● **Dataset records**
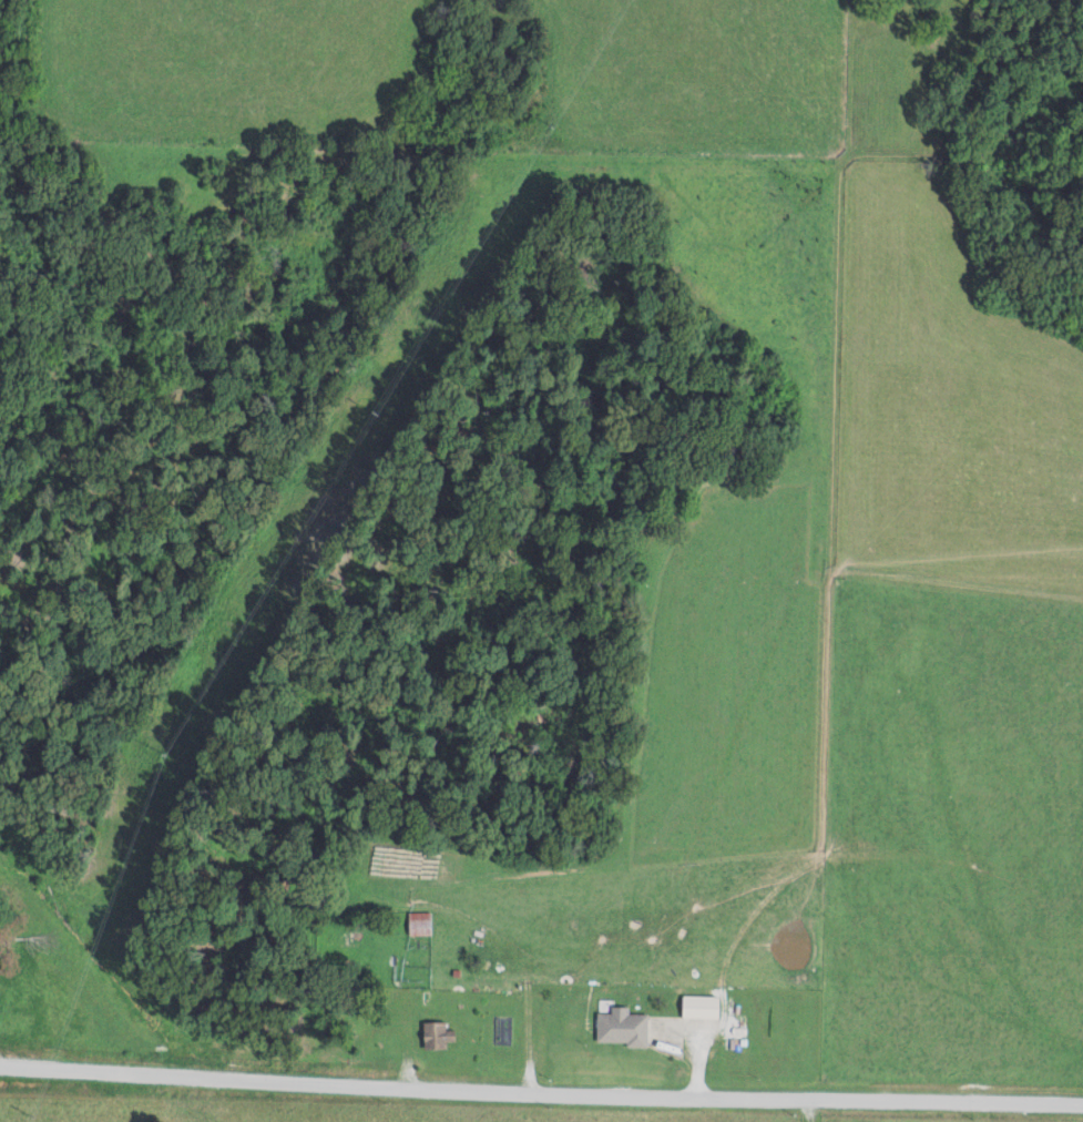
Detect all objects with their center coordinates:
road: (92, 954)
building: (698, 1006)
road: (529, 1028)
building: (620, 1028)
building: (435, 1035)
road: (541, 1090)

● **Problem**
Leave the pictures out and copy the rest of the data exactly.

● **Answer area**
Detect all objects with their center coordinates:
road: (92, 954)
building: (698, 1006)
road: (529, 1028)
building: (620, 1028)
building: (435, 1035)
road: (541, 1090)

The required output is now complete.